What the exercise asks:
Filter the records, keeping every line that has the string "moved".

(Recorded data begins)

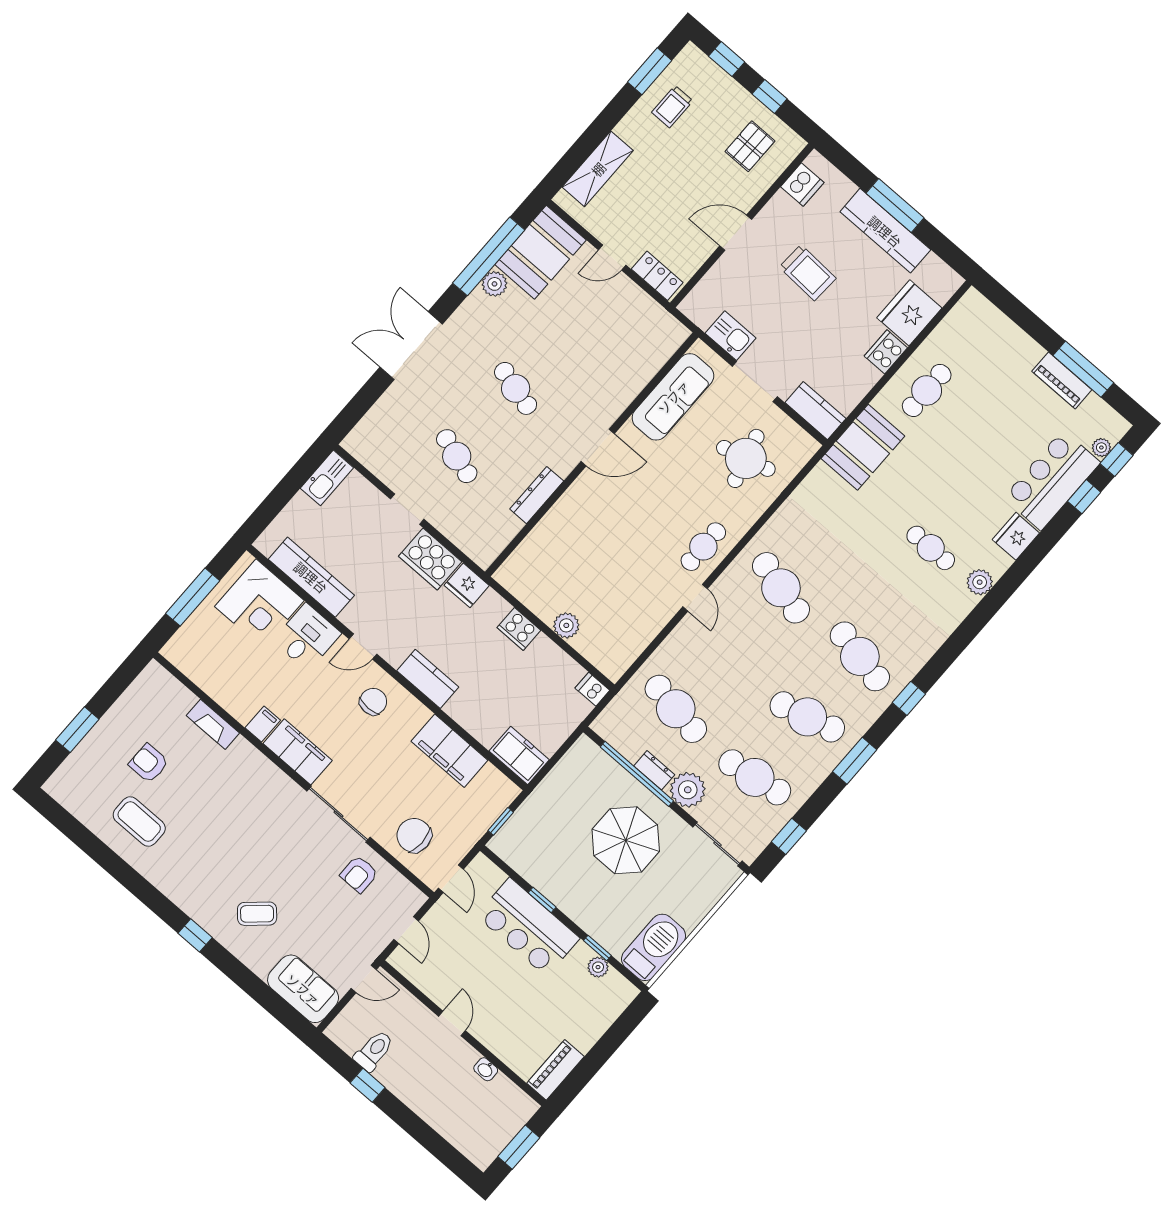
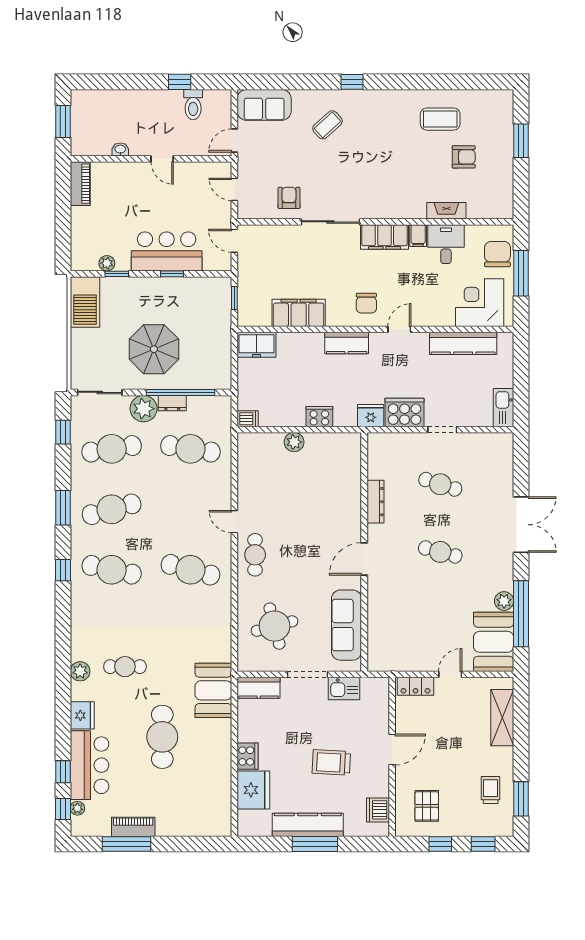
cafe table: (927, 390) -> (162, 737), moved, width x1.37, depth x1.35
desk: (307, 637) -> (446, 244), moved, turned 180
chair: (414, 835) -> (497, 254), moved, turned -90

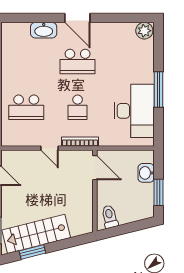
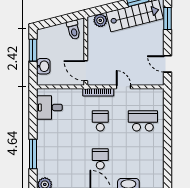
school desk: (78, 61) -> (100, 159), width x0.54
window: (159, 89) -> (33, 154), moved
desk: (134, 111) -> (49, 107), width x0.53, depth x0.77
plant: (77, 228) -> (100, 20), added

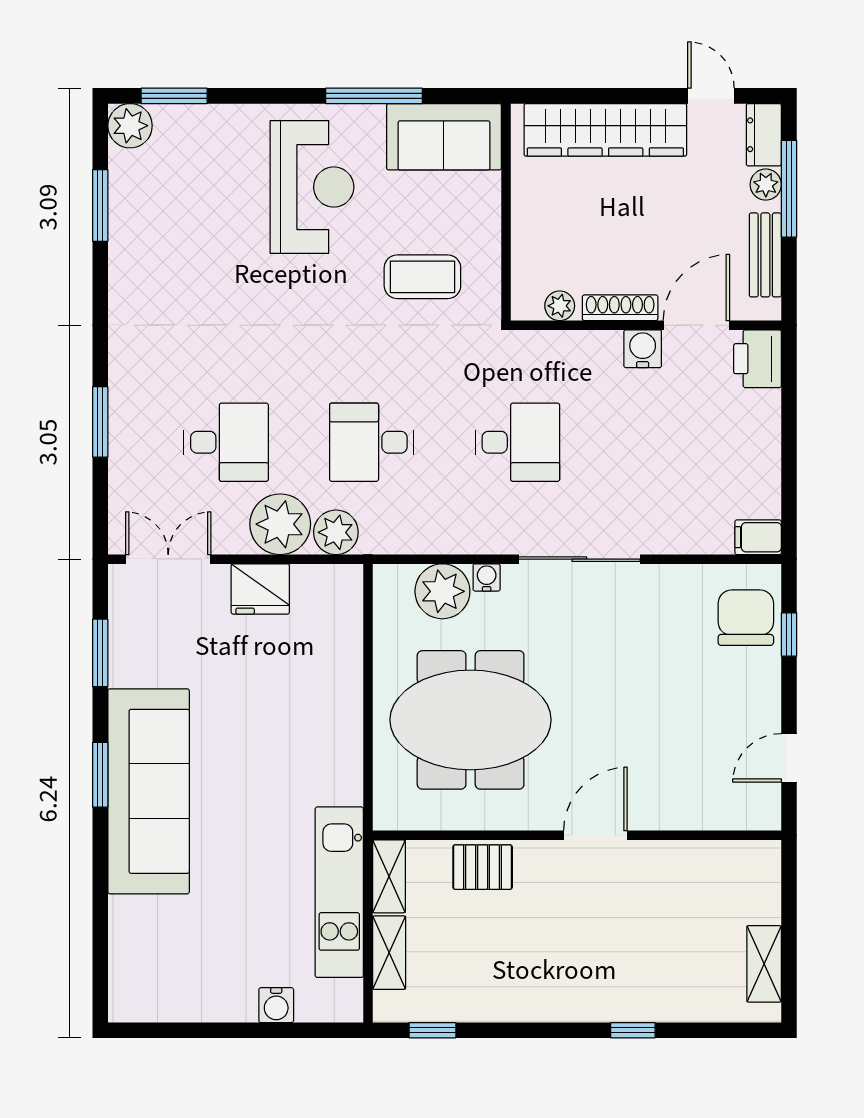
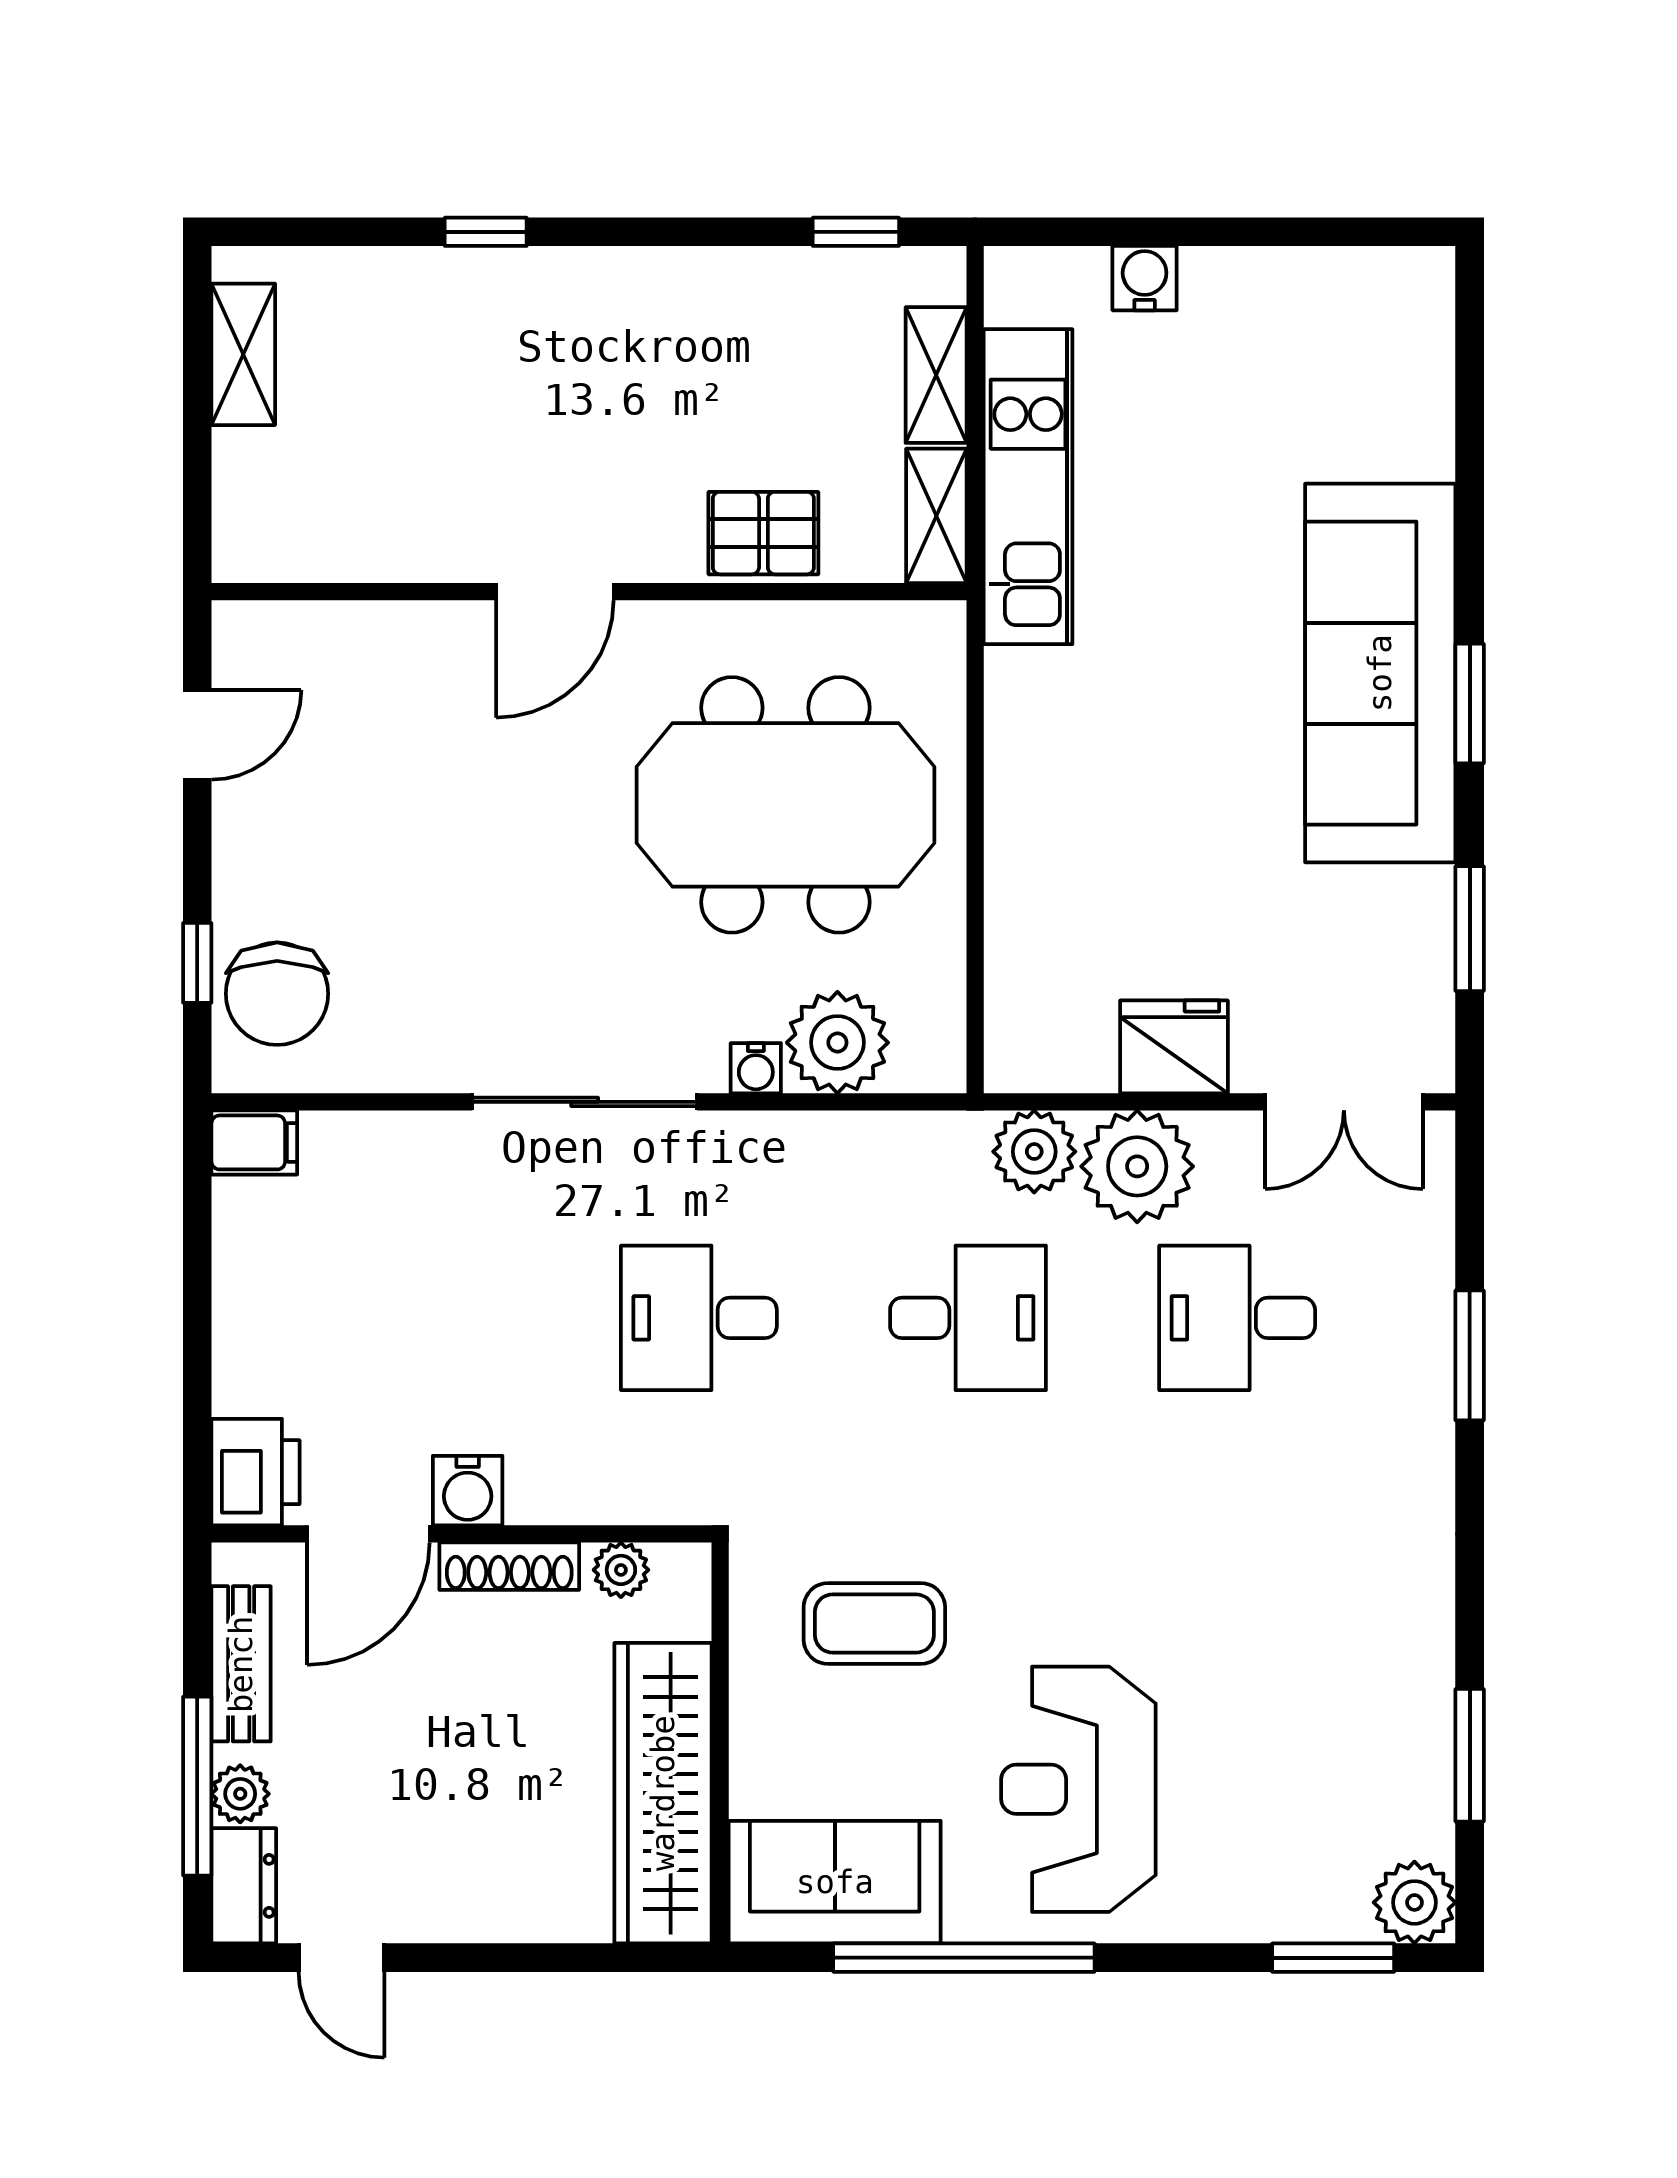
window: (374, 96) -> (964, 1958), width x1.46
wardrobe: (605, 130) -> (663, 1793), moved, turned -90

(Recorded data ends)

Result for this exercise:
cafe table: (927, 390) -> (162, 737), moved, width x1.37, depth x1.35
desk: (307, 637) -> (446, 244), moved, turned 180
chair: (414, 835) -> (497, 254), moved, turned -90
window: (159, 89) -> (33, 154), moved
wardrobe: (605, 130) -> (663, 1793), moved, turned -90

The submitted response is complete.